---- THE DATA

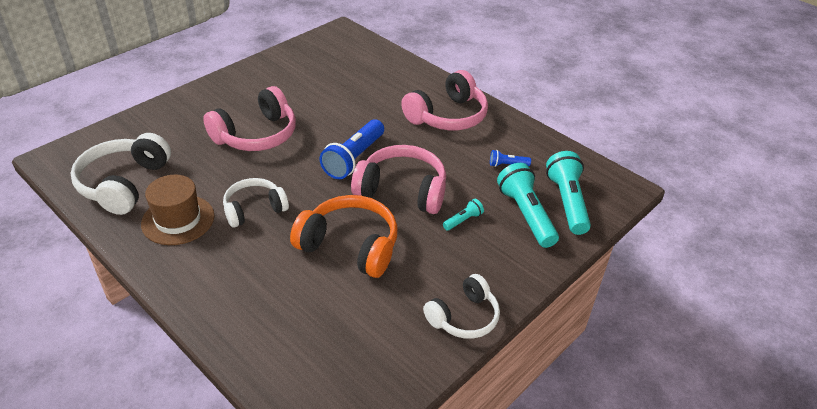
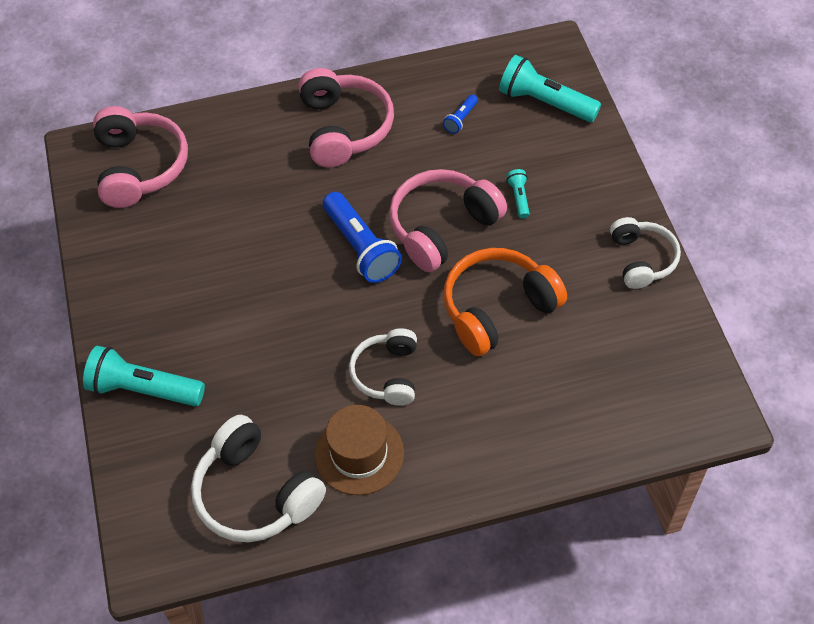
camera: 55 degrees left, 15 degrees up
(256, 135) = (251, 325): pink headphones -> pink headphones (140, 167)
(525, 215) = (542, 144): turquoise flashlight -> turquoise flashlight (143, 389)

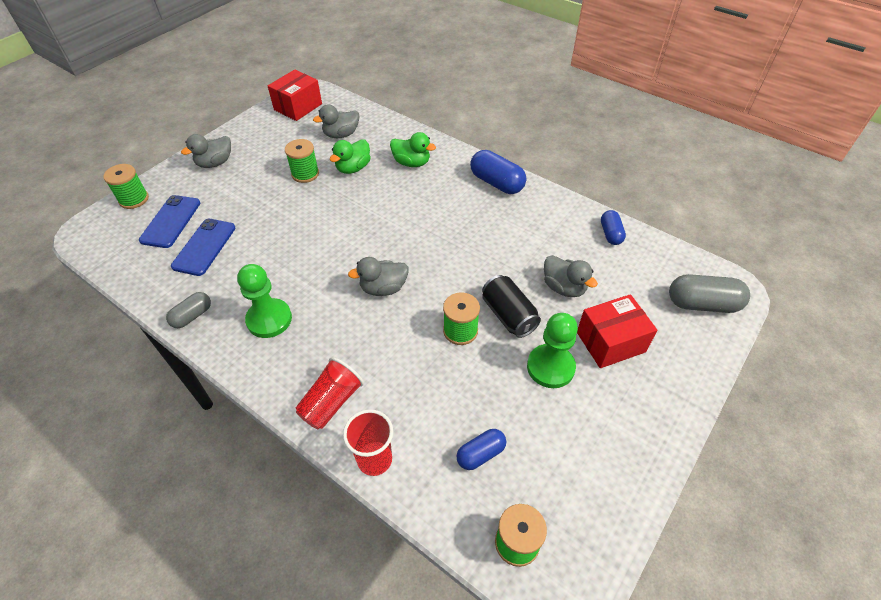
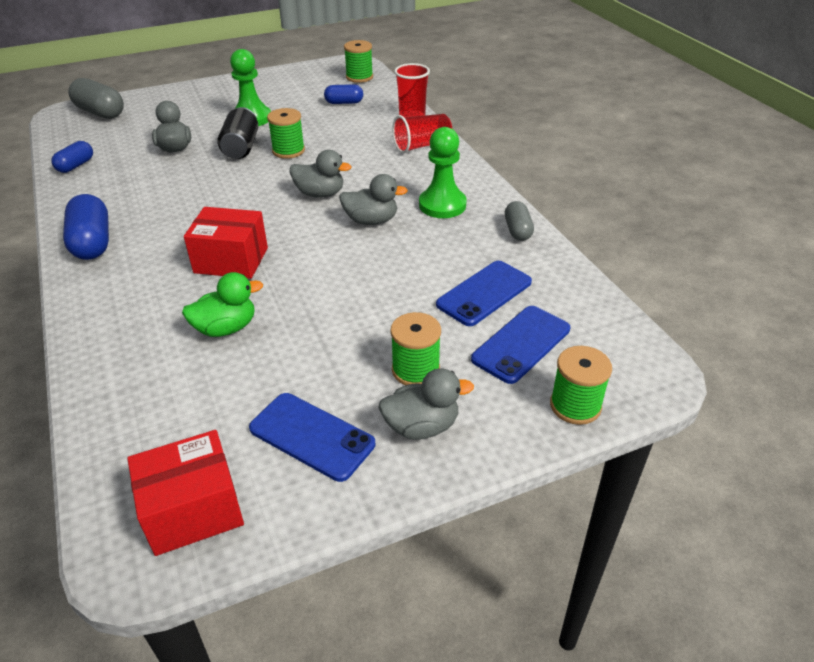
camera: 150 degrees left, 10 degrees down
(192, 316) = (517, 230): grey capsule -> grey capsule turned 75 degrees counterclockwise
(267, 142) = (311, 436): none -> blue phone
(305, 174) = (297, 346): green spool -> green spool (415, 370)
(341, 135) = (184, 397): grey duck -> grey duck (371, 221)
(412, 163) = (146, 305): green duck -> none
(610, 342) = (194, 116): red box -> red box (231, 260)

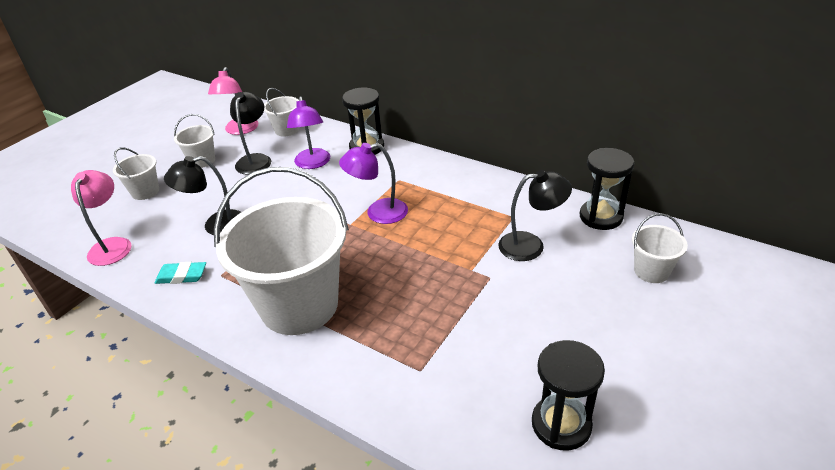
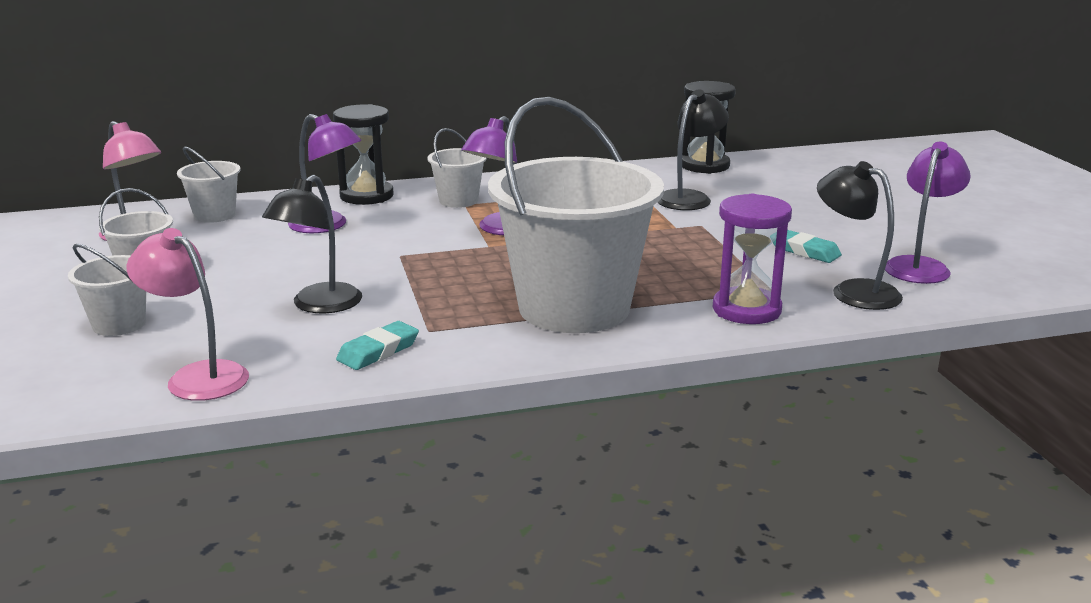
camera: 50 degrees left, 15 degrees down
(255, 160) = (233, 247): black lamp -> black lamp (853, 291)
(373, 376) = (746, 310): none -> purple hourglass
(509, 348) = (804, 251): none -> turquoise eraser
(561, 424) = (920, 266): black hourglass -> purple lamp
(651, 271) = (804, 179): white bucket -> white bucket (458, 201)

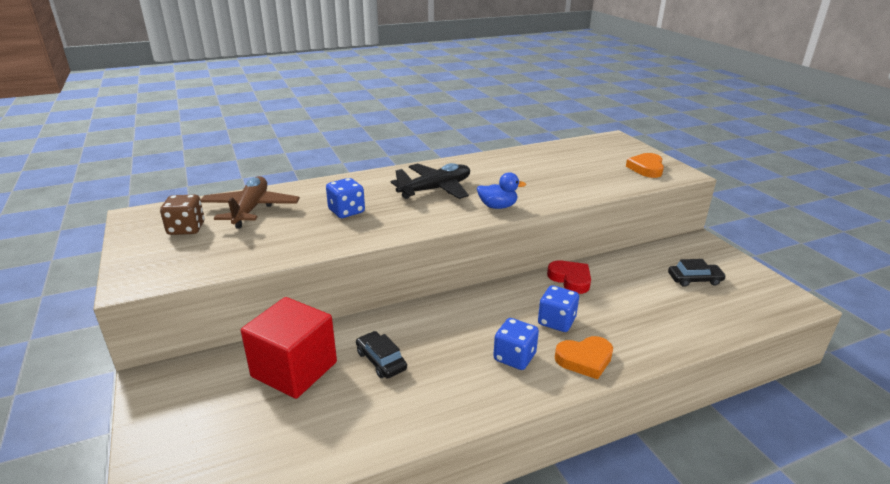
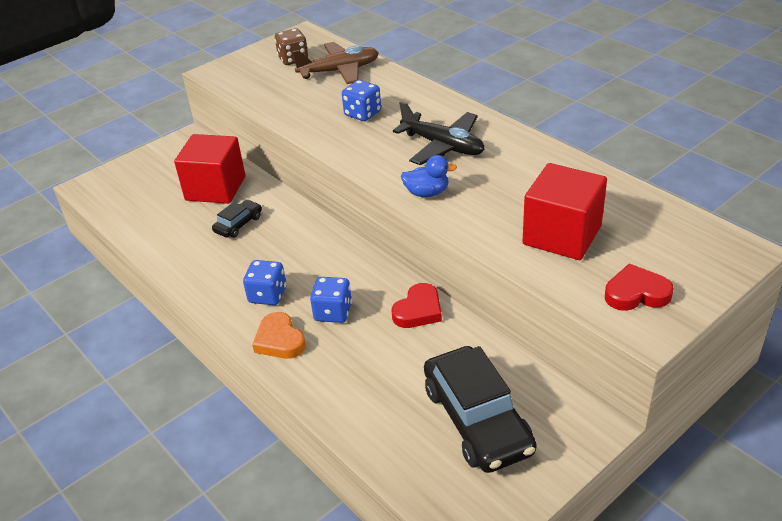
camera: 75 degrees right, 10 degrees up
(497, 206) = (427, 193): blue duck -> blue duck turned 75 degrees counterclockwise
(578, 175) = (562, 235): none -> red cube
(646, 168) = (636, 293): orange heart -> red heart
(694, 280) = (477, 420): black car -> black car, size x2.06

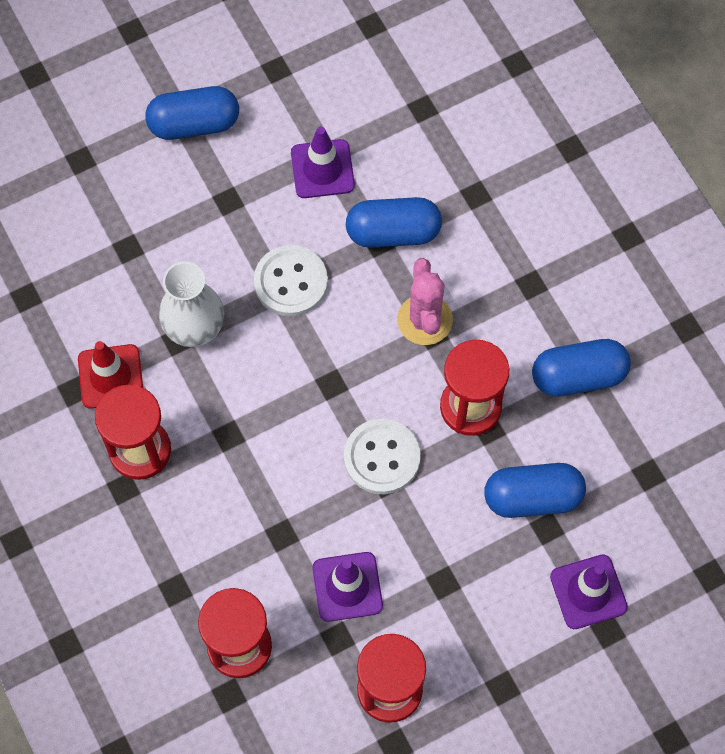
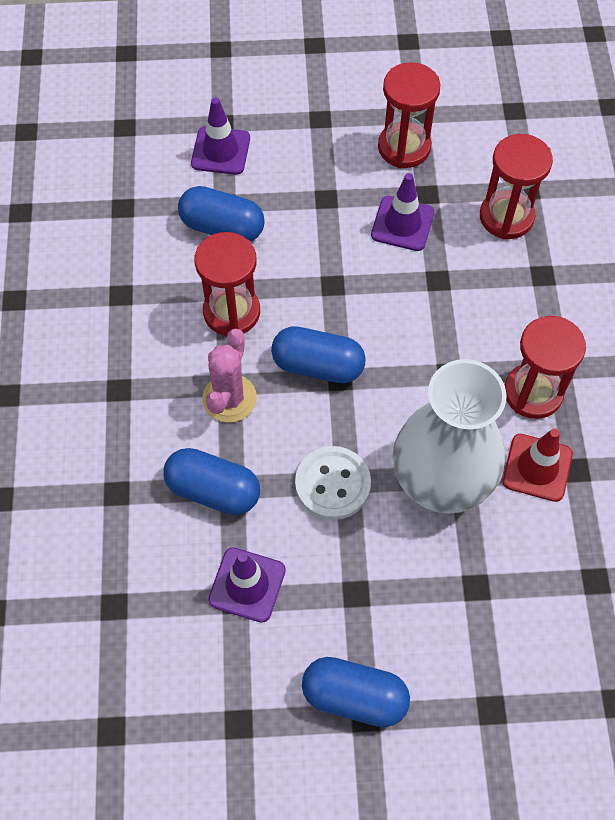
camera: 155 degrees left, 5 degrees down
(194, 327) = (441, 480): white vase -> white vase, size x1.63
(382, 457) = (327, 303): white button -> none
(578, 376) = (128, 299): blue capsule -> blue capsule (318, 366)

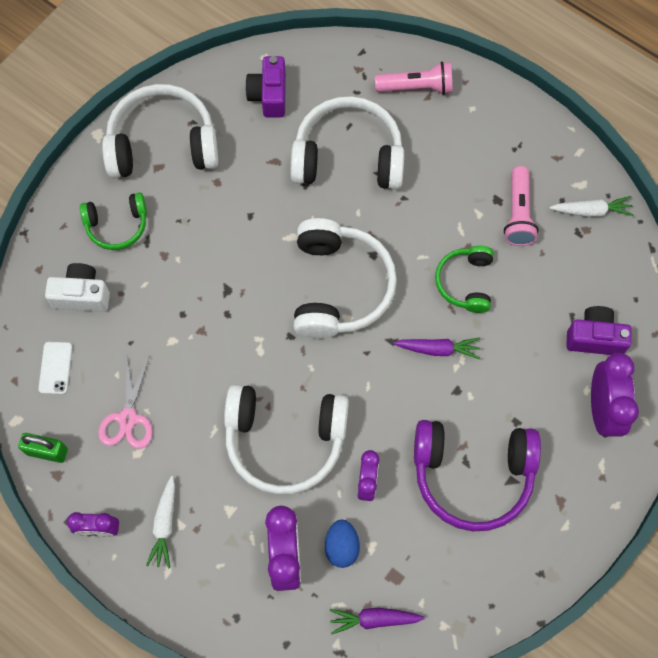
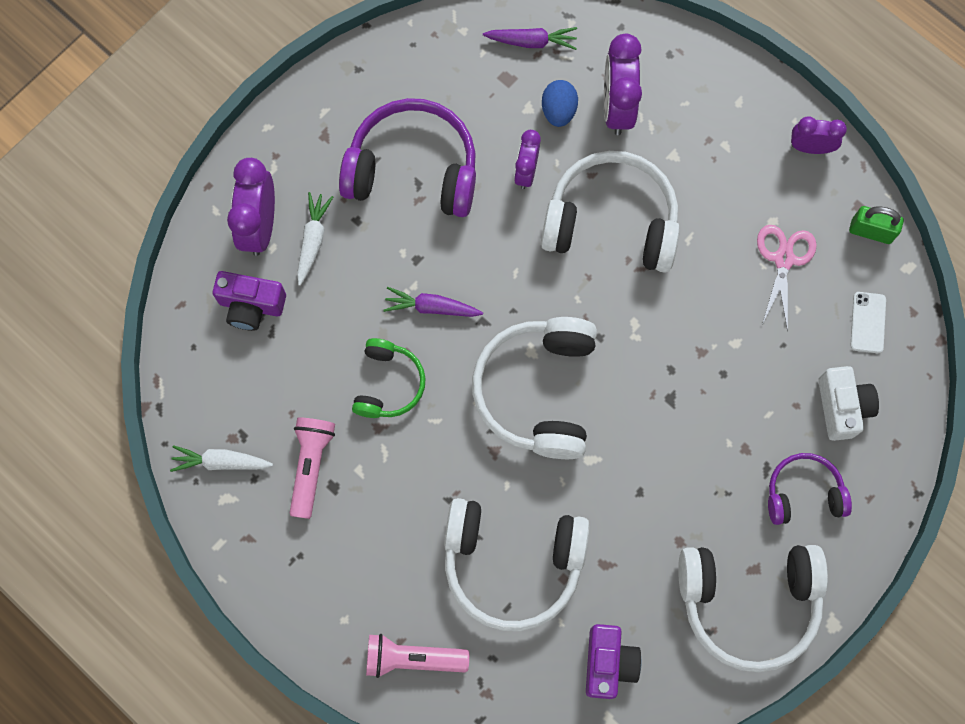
camera: 175 degrees left, 5 degrees up
(82, 295) = (842, 407): white camera -> white camera turned 105 degrees counterclockwise
(117, 225) = (803, 493): green headphones -> purple headphones
(165, 525) = (742, 146): white carrot -> white carrot (313, 240)

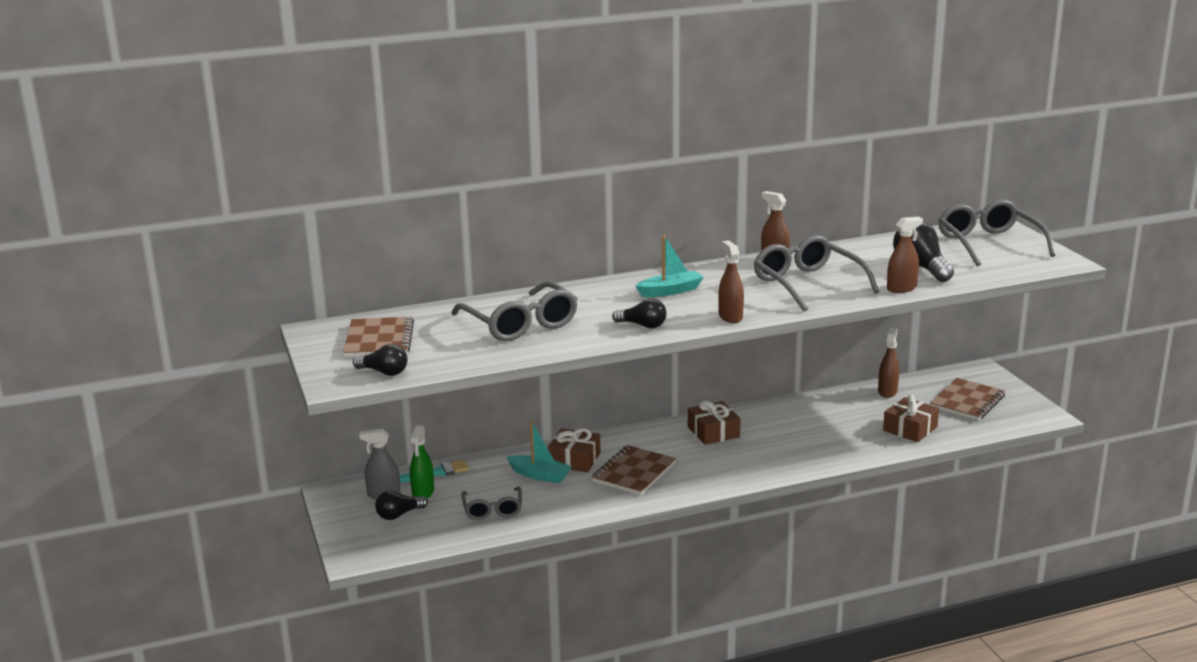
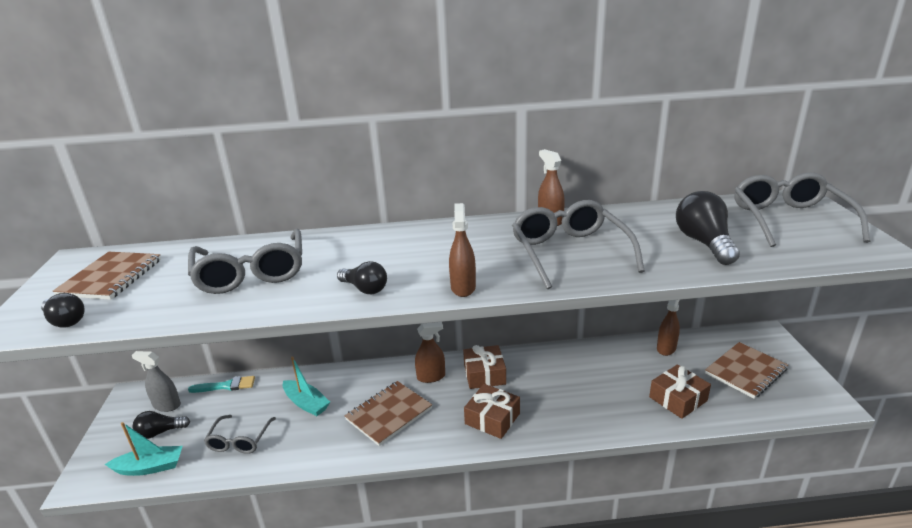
camera: 15 degrees right, 5 degrees up
(423, 492) = (199, 408): green spray bottle -> none
(574, 460) = (346, 389): brown gift -> brown gift (492, 418)
(670, 291) = (424, 247): turquoise boat -> turquoise boat (150, 467)
(901, 288) = (673, 268): brown spray bottle -> brown spray bottle (431, 377)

--------

DIRECTIONS
Only one part of the listing is wanted: the lines from the one containing "(525, 215) = (542, 144): turquoise" through the one containing "(373, 376) = (746, 310): none", both included. Please transcribe it exactly, leaving out the pictures.

RESPONSE
(525, 215) = (542, 144): turquoise flashlight -> turquoise flashlight (143, 389)

camera: 150 degrees left, 10 degrees down
(192, 316) = (517, 230): grey capsule -> grey capsule turned 75 degrees counterclockwise
(267, 142) = (311, 436): none -> blue phone
(305, 174) = (297, 346): green spool -> green spool (415, 370)
(341, 135) = (184, 397): grey duck -> grey duck (371, 221)
(412, 163) = (146, 305): green duck -> none
(610, 342) = (194, 116): red box -> red box (231, 260)

camera: 50 degrees left, 15 degrees down
(255, 160) = (233, 247): black lamp -> black lamp (853, 291)
(373, 376) = (746, 310): none -> purple hourglass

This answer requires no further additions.